▶ [What is needed] Beginning at the line that contains "Show me where **carcinoma** is.", reproduce every line to the end of the material without changing any of them.

▶ [Data entries]
-- -- --

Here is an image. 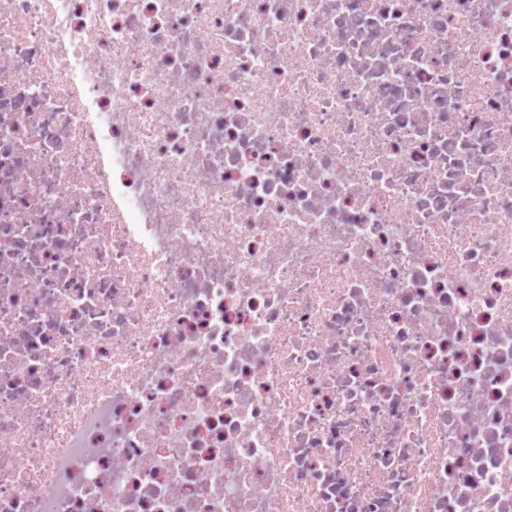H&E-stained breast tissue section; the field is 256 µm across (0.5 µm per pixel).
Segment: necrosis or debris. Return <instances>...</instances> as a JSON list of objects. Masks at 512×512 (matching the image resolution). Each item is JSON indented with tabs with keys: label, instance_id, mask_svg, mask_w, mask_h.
Segmentation results:
<instances>
[{
	"label": "necrosis or debris",
	"instance_id": "obj_1",
	"mask_svg": "<svg viewBox=\"0 0 512 512\" xmlns=\"http://www.w3.org/2000/svg\"><path fill=\"white\" fill-rule=\"evenodd\" d=\"M0 512H512V0H0Z\"/></svg>",
	"mask_w": 512,
	"mask_h": 512
}]
</instances>
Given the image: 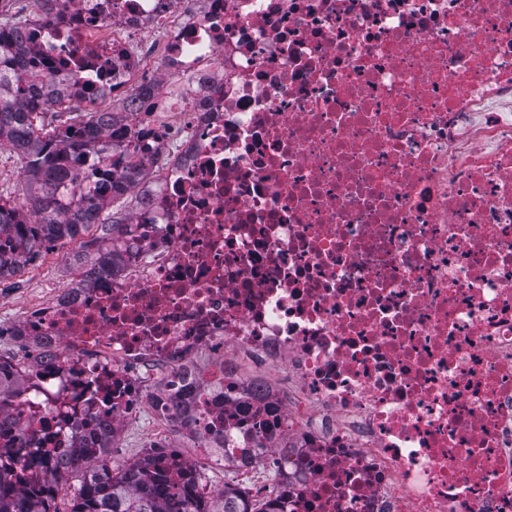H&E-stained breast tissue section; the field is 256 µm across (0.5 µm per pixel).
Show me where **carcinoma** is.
<instances>
[{
    "instance_id": "1",
    "label": "carcinoma",
    "mask_w": 512,
    "mask_h": 512,
    "mask_svg": "<svg viewBox=\"0 0 512 512\" xmlns=\"http://www.w3.org/2000/svg\"><path fill=\"white\" fill-rule=\"evenodd\" d=\"M34 111L16 96L14 84L0 75V138L14 142V150L26 158L24 177L28 184V211L44 218L54 213L50 185L63 178L53 143L75 145L70 128L59 129L48 139L37 133ZM100 217L101 209L90 205L83 213L76 212L63 222L39 223L19 239L22 250L35 254L47 242L62 237V228L86 223V213ZM82 462L76 470L82 481L71 499L69 512H274L271 505L254 507L238 502L237 495L224 489L220 496L206 500L199 492L200 475L192 472L183 479L180 491L172 492L166 475L139 458L112 468L90 466L94 454L82 447L77 449ZM56 494L27 492L0 481V512H59L57 495L66 492L64 477L57 478Z\"/></svg>"
}]
</instances>
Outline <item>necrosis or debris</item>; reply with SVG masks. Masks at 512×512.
I'll return each mask as SVG.
<instances>
[{
	"instance_id": "4bbe7bcc",
	"label": "necrosis or debris",
	"mask_w": 512,
	"mask_h": 512,
	"mask_svg": "<svg viewBox=\"0 0 512 512\" xmlns=\"http://www.w3.org/2000/svg\"><path fill=\"white\" fill-rule=\"evenodd\" d=\"M39 109L95 107L31 257L0 469L150 417L276 512H512V0H0ZM273 467L274 484L265 480ZM102 209H99L90 204L83 213H73L70 217H67L62 223L59 222H45L34 224L35 226L28 229V235L21 236L19 239V245L26 254H35L39 249L47 242L55 241L62 237L63 226L73 227L77 224H90L86 221V213H95L96 224H109L101 223L99 217ZM52 267L44 266L31 270L30 274L23 279H3L0 281V297L6 300L12 295L30 292L31 288H55L60 285Z\"/></svg>"
}]
</instances>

-- -- --

▶ [Exercise output]
Show me where **carcinoma** is.
<instances>
[{
    "instance_id": "1",
    "label": "carcinoma",
    "mask_w": 512,
    "mask_h": 512,
    "mask_svg": "<svg viewBox=\"0 0 512 512\" xmlns=\"http://www.w3.org/2000/svg\"><path fill=\"white\" fill-rule=\"evenodd\" d=\"M34 111L16 96L14 84L0 75V138L14 142V150L26 158L24 177L28 184V211L44 218L54 213L50 185L63 178L53 143L75 145L70 128L59 129L48 139L37 133ZM100 217L101 209L90 205L83 213L76 212L63 222L39 223L19 239L22 250L35 254L47 242L62 237V228L86 223V213ZM82 462L76 470L82 481L71 499L69 512H274L271 505L254 507L238 502L237 495L224 489L220 496L206 500L199 492L200 475L192 472L183 479L180 491L172 492L166 475L139 458L112 468L90 466L94 454L82 447L77 449ZM56 494L27 492L0 481V512H59L57 495L66 492L64 477L57 478Z\"/></svg>"
}]
</instances>
Outline <item>necrosis or debris</item>; reply with SVG masks. Masks at 512×512.
I'll return each mask as SVG.
<instances>
[{
	"instance_id": "4bbe7bcc",
	"label": "necrosis or debris",
	"mask_w": 512,
	"mask_h": 512,
	"mask_svg": "<svg viewBox=\"0 0 512 512\" xmlns=\"http://www.w3.org/2000/svg\"><path fill=\"white\" fill-rule=\"evenodd\" d=\"M39 109L95 107L31 257L0 469L150 417L276 512H512V0H0ZM273 467L274 484L265 480ZM102 209H99L90 204L83 213H73L70 217H67L62 223L59 222H45L34 224L35 226L28 229V235L21 236L19 239V245L26 254H35L39 249L47 242L55 241L62 237L63 226L73 227L77 224H90L86 221V213H95L96 224H109L101 223L99 217ZM52 267L44 266L31 270L30 274L23 279H3L0 281V297L6 300L12 295L30 292L31 288H55L60 285Z\"/></svg>"
}]
</instances>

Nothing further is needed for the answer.